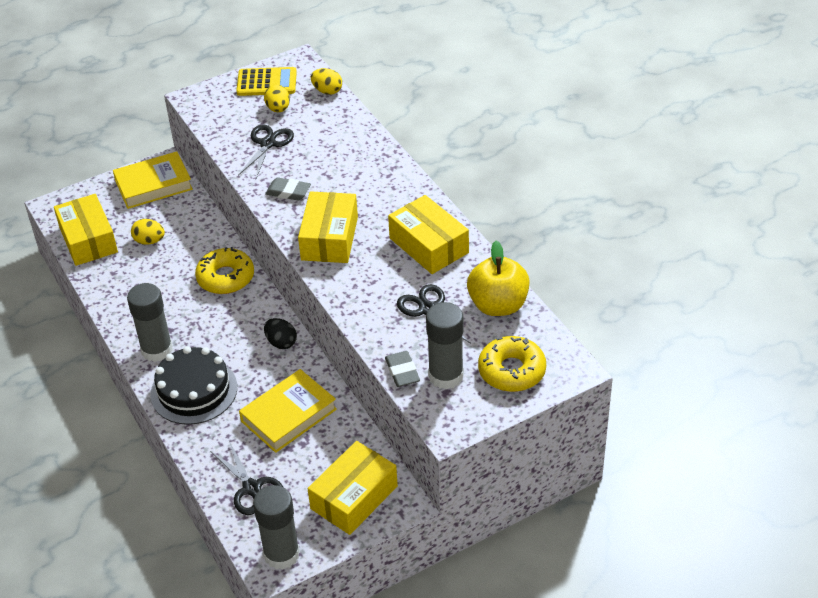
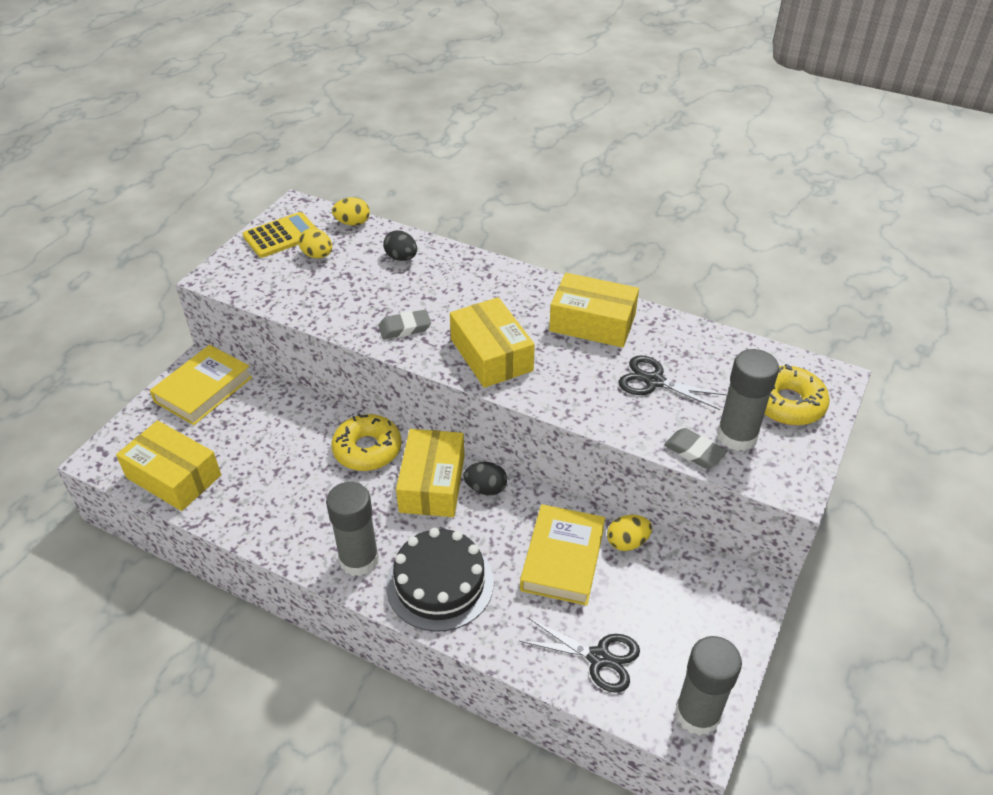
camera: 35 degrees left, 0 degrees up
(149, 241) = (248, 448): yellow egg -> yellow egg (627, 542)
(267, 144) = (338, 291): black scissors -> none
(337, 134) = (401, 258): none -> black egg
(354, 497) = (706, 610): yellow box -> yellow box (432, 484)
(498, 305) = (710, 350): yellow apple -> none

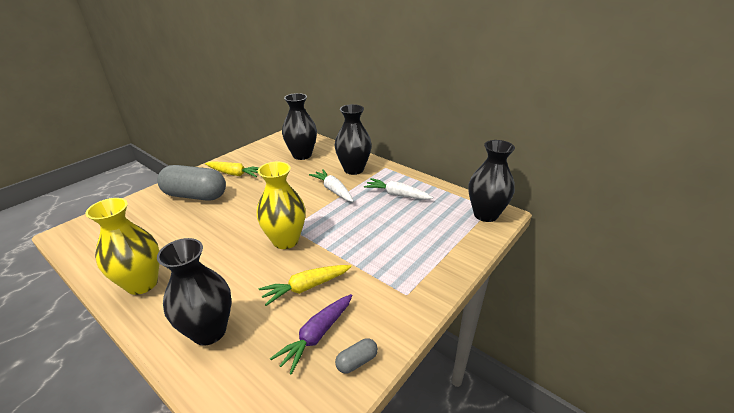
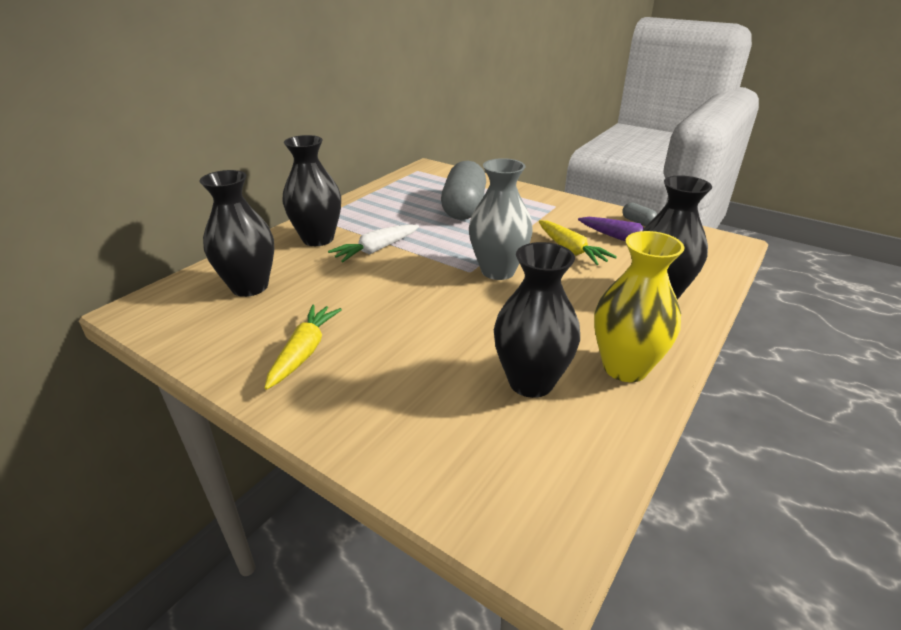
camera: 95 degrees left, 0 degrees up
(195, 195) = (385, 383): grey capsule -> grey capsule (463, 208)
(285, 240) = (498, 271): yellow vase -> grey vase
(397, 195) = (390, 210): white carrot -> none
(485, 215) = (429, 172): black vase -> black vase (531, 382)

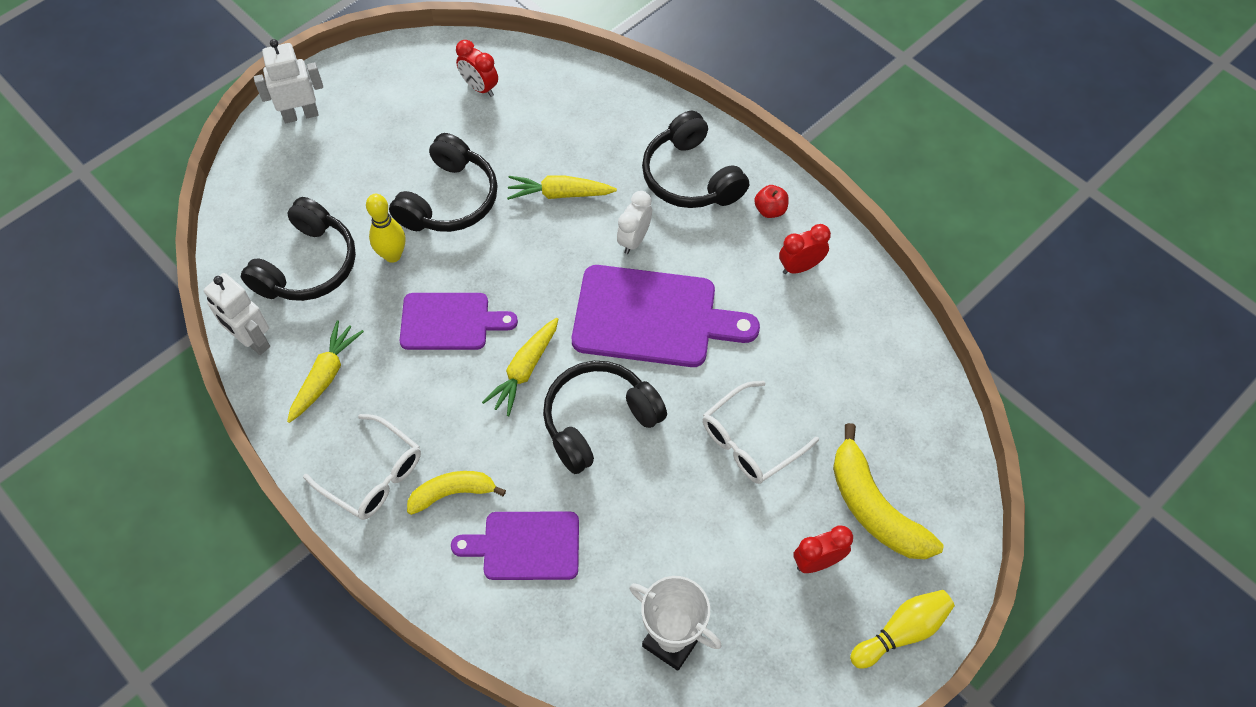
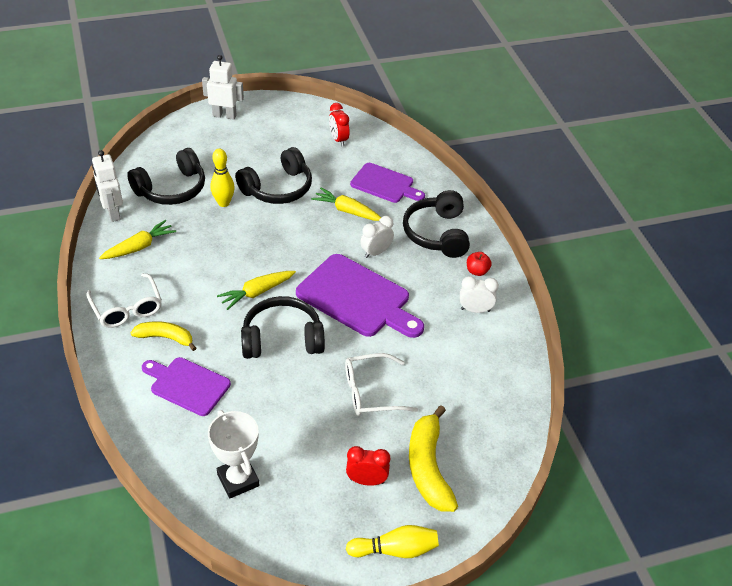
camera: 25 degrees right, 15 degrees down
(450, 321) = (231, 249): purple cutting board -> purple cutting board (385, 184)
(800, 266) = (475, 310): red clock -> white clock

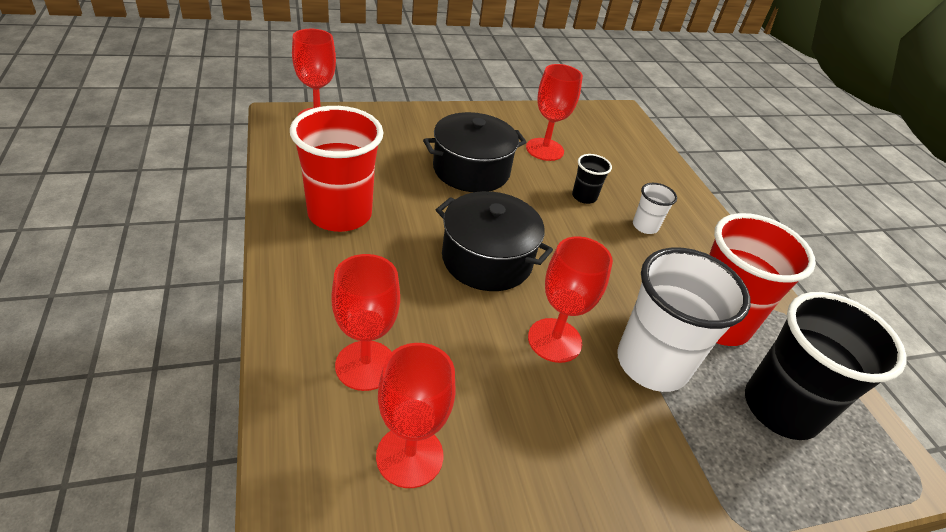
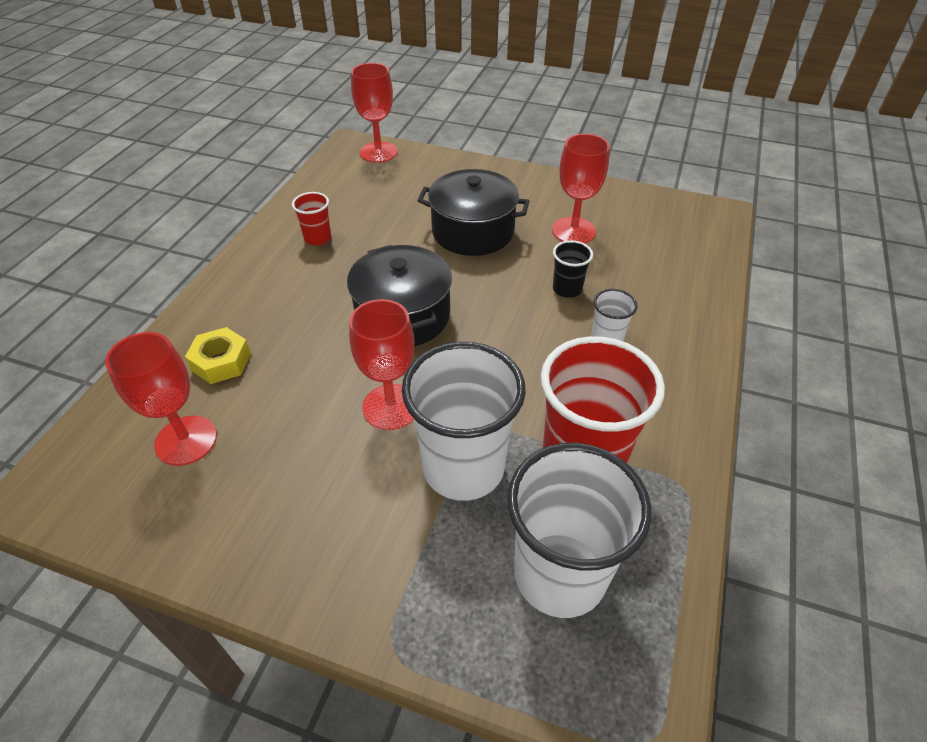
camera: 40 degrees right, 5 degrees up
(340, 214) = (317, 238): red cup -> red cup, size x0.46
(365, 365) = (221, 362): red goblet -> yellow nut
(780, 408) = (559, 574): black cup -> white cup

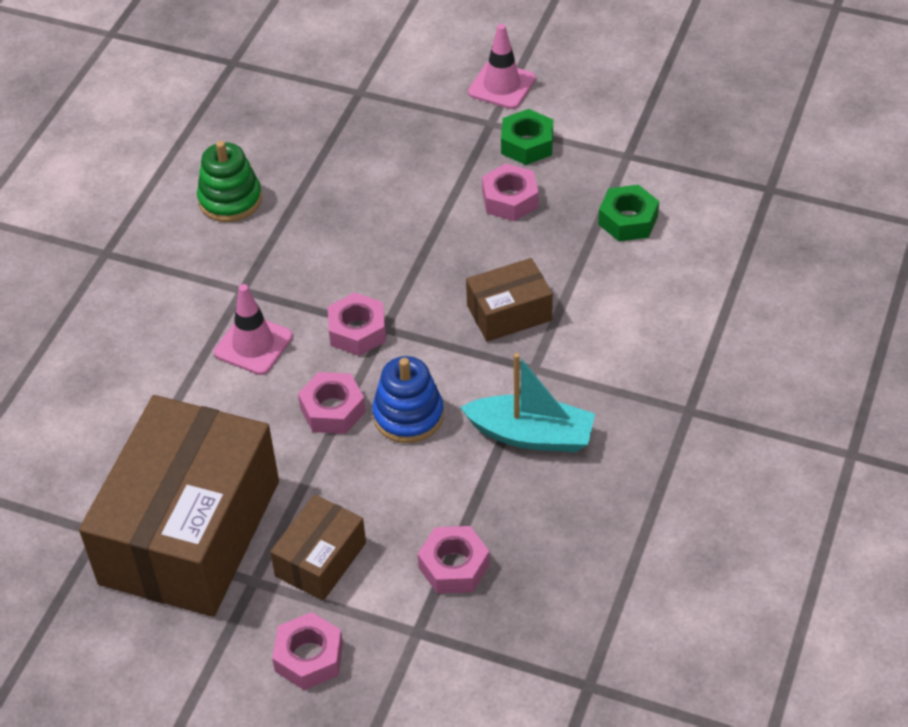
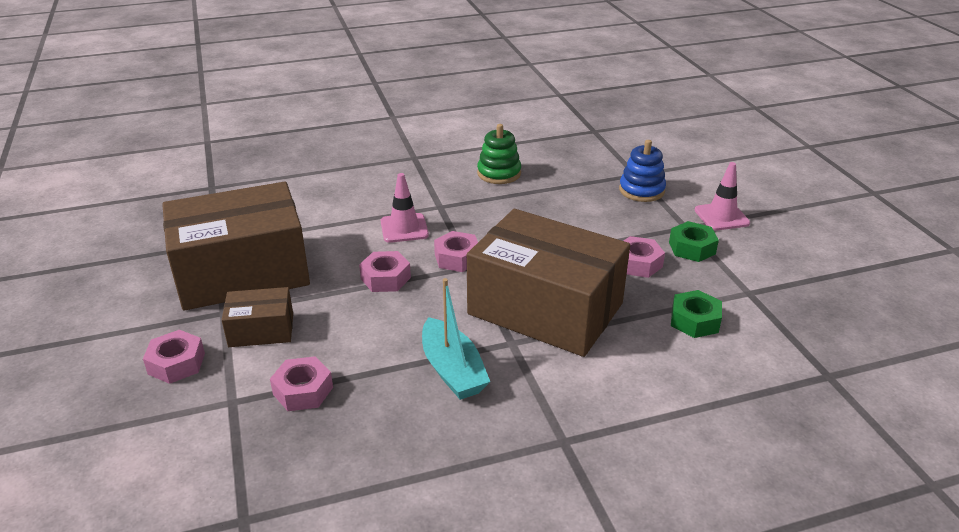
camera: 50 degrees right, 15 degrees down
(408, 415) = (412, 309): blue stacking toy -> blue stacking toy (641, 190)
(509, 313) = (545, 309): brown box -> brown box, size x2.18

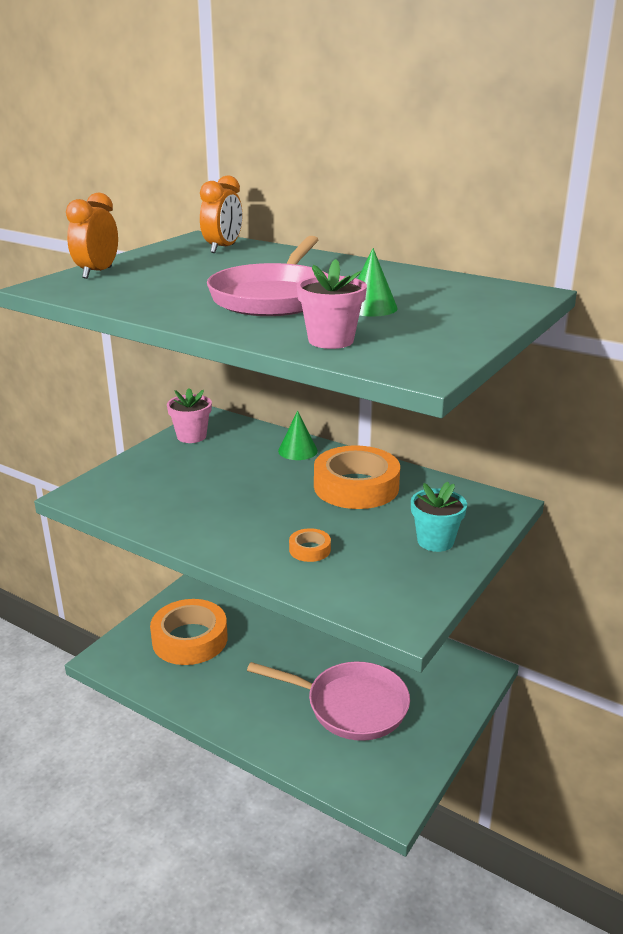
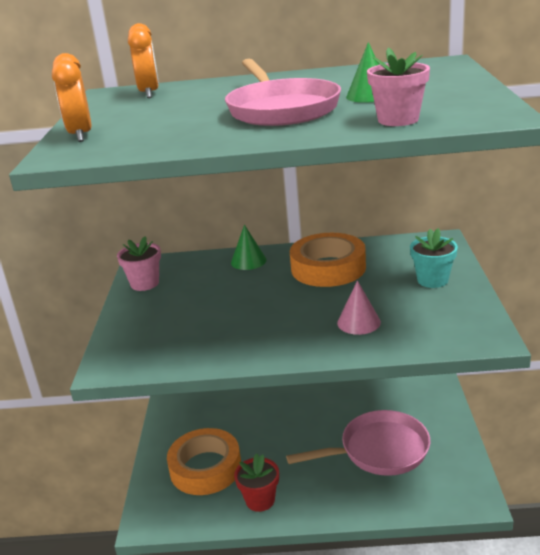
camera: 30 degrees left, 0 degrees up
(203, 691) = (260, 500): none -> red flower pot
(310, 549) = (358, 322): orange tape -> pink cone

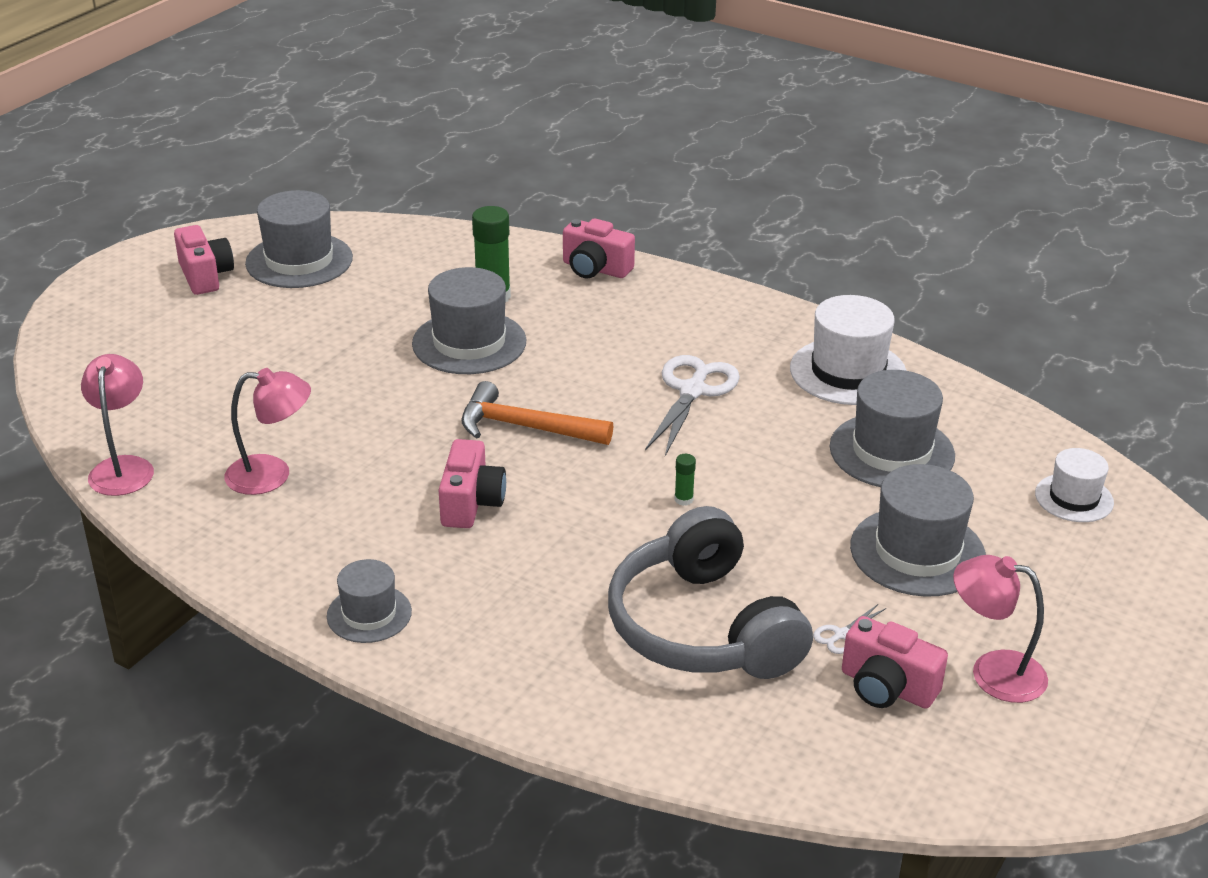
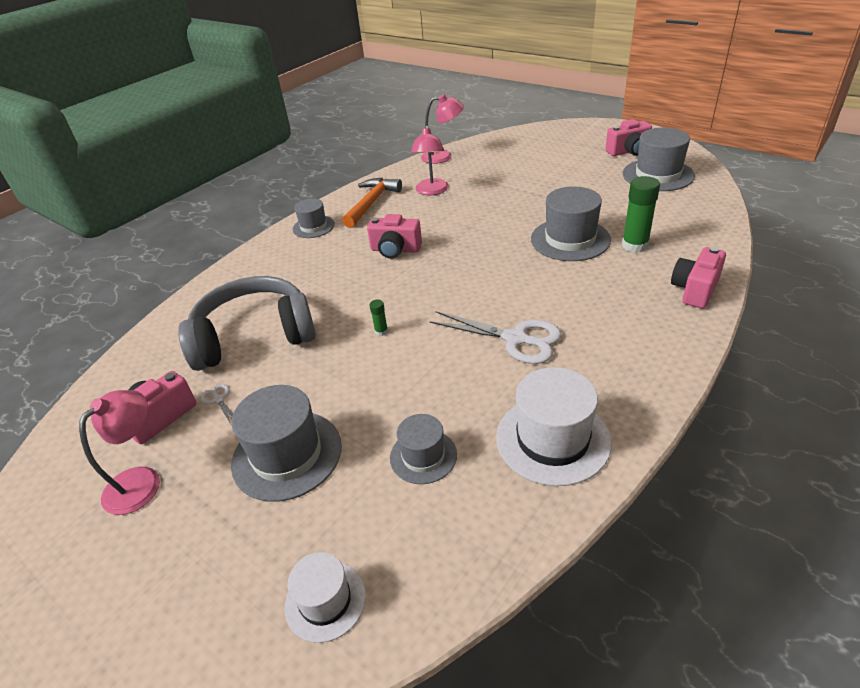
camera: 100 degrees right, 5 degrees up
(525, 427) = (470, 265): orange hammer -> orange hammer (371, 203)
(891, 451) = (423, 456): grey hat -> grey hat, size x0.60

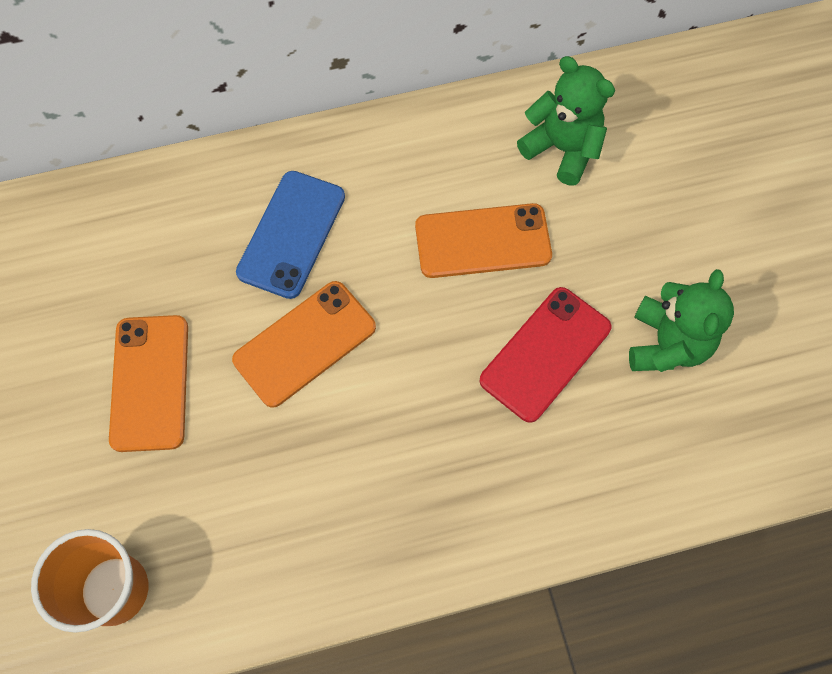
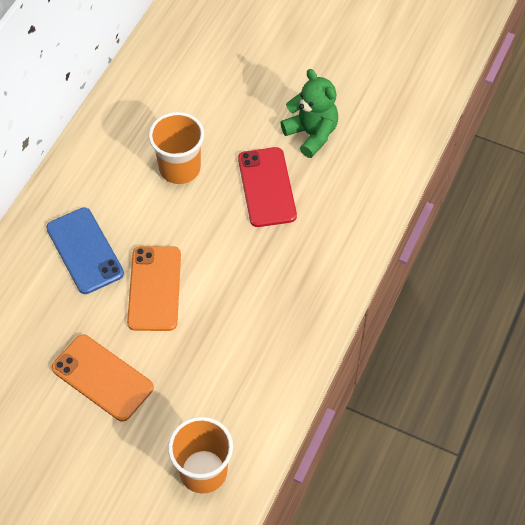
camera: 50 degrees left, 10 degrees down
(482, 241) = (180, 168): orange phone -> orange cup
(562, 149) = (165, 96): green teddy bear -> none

★ ★ ★ ★

* **THE PROBLEM**:
Nothing but an exact copy of the data, without pictures, should be returned.

* **SOLUTION TO THIS TASK**:
camera: 35 degrees left, 0 degrees up
(149, 241) = (248, 448): yellow egg -> yellow egg (627, 542)
(267, 144) = (338, 291): black scissors -> none
(337, 134) = (401, 258): none -> black egg
(354, 497) = (706, 610): yellow box -> yellow box (432, 484)
(498, 305) = (710, 350): yellow apple -> none

camera: 95 degrees left, 0 degrees up
(195, 195) = (385, 383): grey capsule -> grey capsule (463, 208)
(285, 240) = (498, 271): yellow vase -> grey vase
(397, 195) = (390, 210): white carrot -> none
(485, 215) = (429, 172): black vase -> black vase (531, 382)

camera: 25 degrees right, 15 degrees down
(450, 321) = (231, 249): purple cutting board -> purple cutting board (385, 184)
(800, 266) = (475, 310): red clock -> white clock

camera: 40 degrees right, 5 degrees up
(340, 214) = (317, 238): red cup -> red cup, size x0.46
(365, 365) = (221, 362): red goblet -> yellow nut
(780, 408) = (559, 574): black cup -> white cup

camera: 50 degrees right, 15 degrees down
(408, 415) = (412, 309): blue stacking toy -> blue stacking toy (641, 190)
(509, 313) = (545, 309): brown box -> brown box, size x2.18

camera: 30 degrees left, 0 degrees up
(203, 691) = (260, 500): none -> red flower pot
(310, 549) = (358, 322): orange tape -> pink cone

camera: 100 degrees right, 5 degrees up
(525, 427) = (470, 265): orange hammer -> orange hammer (371, 203)
(891, 451) = (423, 456): grey hat -> grey hat, size x0.60

camera: 50 degrees left, 10 degrees down
(482, 241) = (180, 168): orange phone -> orange cup
(562, 149) = (165, 96): green teddy bear -> none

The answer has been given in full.